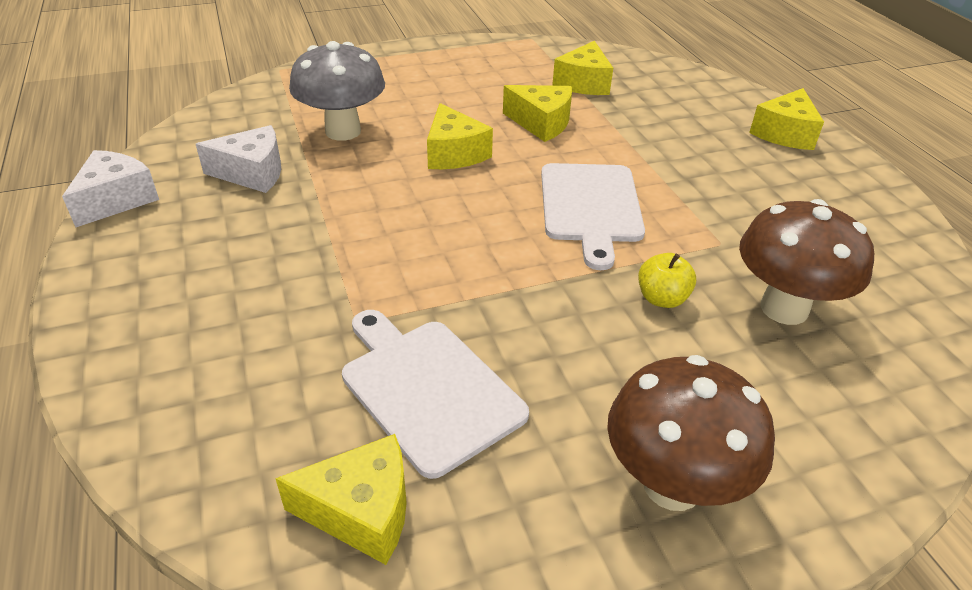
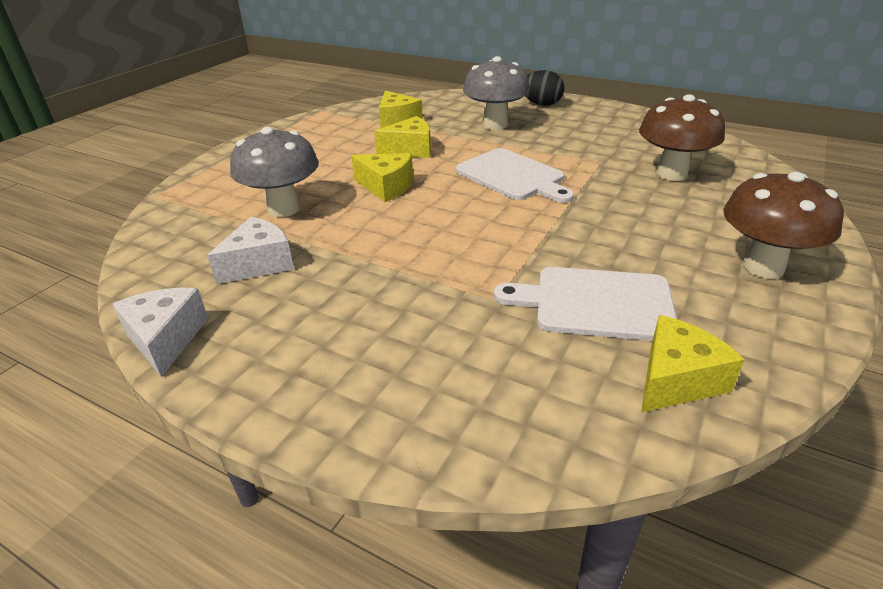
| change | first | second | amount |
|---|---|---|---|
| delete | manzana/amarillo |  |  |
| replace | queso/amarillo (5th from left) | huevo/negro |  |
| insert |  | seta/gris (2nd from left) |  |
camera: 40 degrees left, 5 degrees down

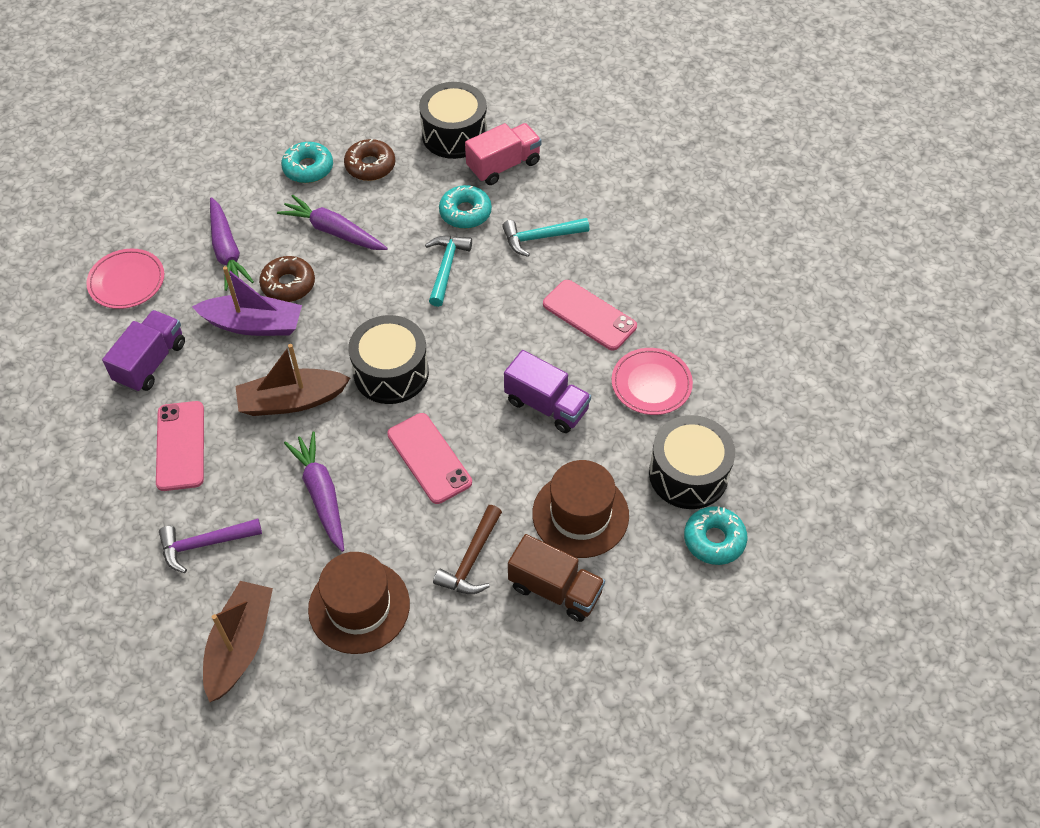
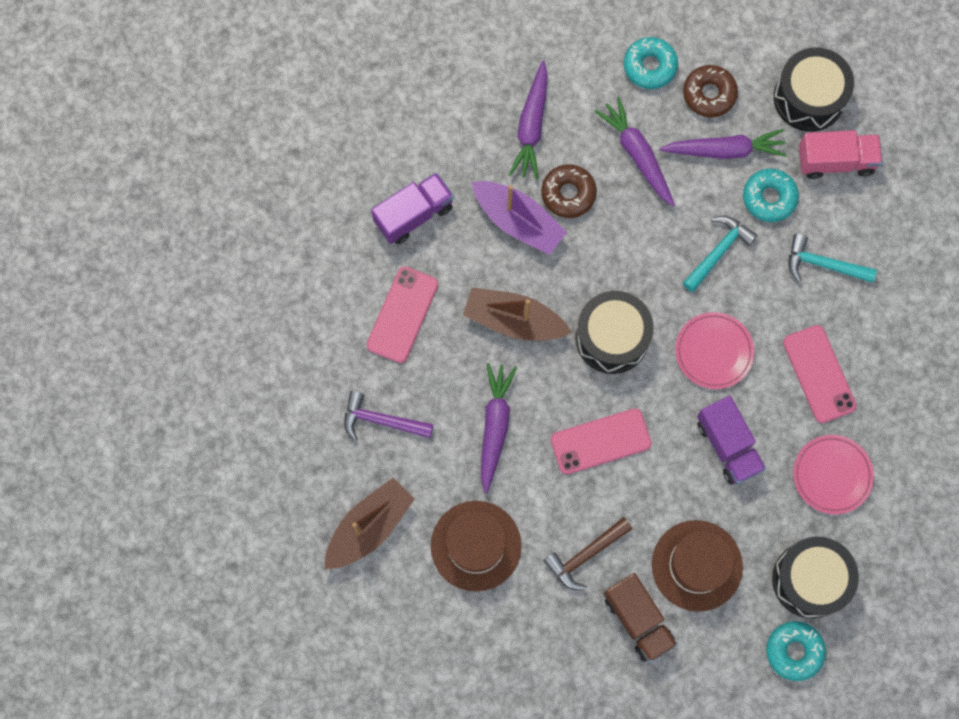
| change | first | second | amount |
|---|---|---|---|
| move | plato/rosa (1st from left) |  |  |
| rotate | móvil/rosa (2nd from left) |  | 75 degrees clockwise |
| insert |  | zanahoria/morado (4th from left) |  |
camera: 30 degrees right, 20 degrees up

● **WHAT THIS TASK INVOLVES**: Copy out each line of the records above that includes "amarillo".

● **OUTPUT OF THE EXERCISE**:
| delete | manzana/amarillo |  |  |
| replace | queso/amarillo (5th from left) | huevo/negro |  |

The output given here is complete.